▸ **Exercise directions**:
Every record should be written out again in full, with no character altered.

=-=-=-=-=

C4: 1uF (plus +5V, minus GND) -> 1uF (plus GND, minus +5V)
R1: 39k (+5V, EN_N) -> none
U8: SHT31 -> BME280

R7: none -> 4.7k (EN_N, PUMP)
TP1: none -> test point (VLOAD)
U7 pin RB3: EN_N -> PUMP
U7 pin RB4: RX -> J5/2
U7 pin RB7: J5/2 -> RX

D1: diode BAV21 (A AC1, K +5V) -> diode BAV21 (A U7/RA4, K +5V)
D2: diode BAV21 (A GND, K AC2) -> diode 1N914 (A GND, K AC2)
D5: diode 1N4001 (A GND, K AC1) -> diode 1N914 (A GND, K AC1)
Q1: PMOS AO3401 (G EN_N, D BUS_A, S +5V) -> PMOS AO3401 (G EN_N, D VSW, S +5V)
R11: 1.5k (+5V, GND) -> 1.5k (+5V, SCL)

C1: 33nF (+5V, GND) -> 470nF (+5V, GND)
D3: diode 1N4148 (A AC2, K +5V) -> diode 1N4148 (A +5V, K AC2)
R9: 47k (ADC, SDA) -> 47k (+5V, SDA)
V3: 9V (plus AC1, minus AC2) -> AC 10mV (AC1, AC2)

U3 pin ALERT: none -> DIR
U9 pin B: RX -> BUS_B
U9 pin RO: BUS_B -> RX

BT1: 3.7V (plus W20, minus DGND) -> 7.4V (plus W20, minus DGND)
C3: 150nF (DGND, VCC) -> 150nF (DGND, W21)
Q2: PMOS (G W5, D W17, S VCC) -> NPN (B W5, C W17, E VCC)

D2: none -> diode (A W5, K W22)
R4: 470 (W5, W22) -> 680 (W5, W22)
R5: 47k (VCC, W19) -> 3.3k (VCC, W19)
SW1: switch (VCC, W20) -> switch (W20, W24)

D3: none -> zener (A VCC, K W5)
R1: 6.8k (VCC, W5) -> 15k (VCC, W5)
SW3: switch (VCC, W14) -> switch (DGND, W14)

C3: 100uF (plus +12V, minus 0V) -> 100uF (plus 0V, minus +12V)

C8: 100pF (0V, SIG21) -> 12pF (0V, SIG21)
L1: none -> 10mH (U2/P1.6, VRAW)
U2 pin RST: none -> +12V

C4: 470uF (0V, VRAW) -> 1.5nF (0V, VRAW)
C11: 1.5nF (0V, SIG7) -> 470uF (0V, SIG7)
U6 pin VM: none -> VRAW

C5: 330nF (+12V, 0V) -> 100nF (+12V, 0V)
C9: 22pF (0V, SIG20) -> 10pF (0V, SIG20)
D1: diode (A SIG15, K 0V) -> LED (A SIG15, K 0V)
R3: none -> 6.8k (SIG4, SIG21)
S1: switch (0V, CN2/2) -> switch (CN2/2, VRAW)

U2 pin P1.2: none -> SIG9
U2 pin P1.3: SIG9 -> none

=-=-=-=-=

▸ **Answer for the task**:
C4: 1uF (plus +5V, minus GND) -> 1uF (plus GND, minus +5V)
R1: 39k (+5V, EN_N) -> none
U8: SHT31 -> BME280

R7: none -> 4.7k (EN_N, PUMP)
TP1: none -> test point (VLOAD)
U7 pin RB3: EN_N -> PUMP
U7 pin RB4: RX -> J5/2
U7 pin RB7: J5/2 -> RX

D1: diode BAV21 (A AC1, K +5V) -> diode BAV21 (A U7/RA4, K +5V)
D2: diode BAV21 (A GND, K AC2) -> diode 1N914 (A GND, K AC2)
D5: diode 1N4001 (A GND, K AC1) -> diode 1N914 (A GND, K AC1)
Q1: PMOS AO3401 (G EN_N, D BUS_A, S +5V) -> PMOS AO3401 (G EN_N, D VSW, S +5V)
R11: 1.5k (+5V, GND) -> 1.5k (+5V, SCL)

C1: 33nF (+5V, GND) -> 470nF (+5V, GND)
D3: diode 1N4148 (A AC2, K +5V) -> diode 1N4148 (A +5V, K AC2)
R9: 47k (ADC, SDA) -> 47k (+5V, SDA)
V3: 9V (plus AC1, minus AC2) -> AC 10mV (AC1, AC2)

U3 pin ALERT: none -> DIR
U9 pin B: RX -> BUS_B
U9 pin RO: BUS_B -> RX

BT1: 3.7V (plus W20, minus DGND) -> 7.4V (plus W20, minus DGND)
C3: 150nF (DGND, VCC) -> 150nF (DGND, W21)
Q2: PMOS (G W5, D W17, S VCC) -> NPN (B W5, C W17, E VCC)

D2: none -> diode (A W5, K W22)
R4: 470 (W5, W22) -> 680 (W5, W22)
R5: 47k (VCC, W19) -> 3.3k (VCC, W19)
SW1: switch (VCC, W20) -> switch (W20, W24)

D3: none -> zener (A VCC, K W5)
R1: 6.8k (VCC, W5) -> 15k (VCC, W5)
SW3: switch (VCC, W14) -> switch (DGND, W14)

C3: 100uF (plus +12V, minus 0V) -> 100uF (plus 0V, minus +12V)

C8: 100pF (0V, SIG21) -> 12pF (0V, SIG21)
L1: none -> 10mH (U2/P1.6, VRAW)
U2 pin RST: none -> +12V

C4: 470uF (0V, VRAW) -> 1.5nF (0V, VRAW)
C11: 1.5nF (0V, SIG7) -> 470uF (0V, SIG7)
U6 pin VM: none -> VRAW

C5: 330nF (+12V, 0V) -> 100nF (+12V, 0V)
C9: 22pF (0V, SIG20) -> 10pF (0V, SIG20)
D1: diode (A SIG15, K 0V) -> LED (A SIG15, K 0V)
R3: none -> 6.8k (SIG4, SIG21)
S1: switch (0V, CN2/2) -> switch (CN2/2, VRAW)

U2 pin P1.2: none -> SIG9
U2 pin P1.3: SIG9 -> none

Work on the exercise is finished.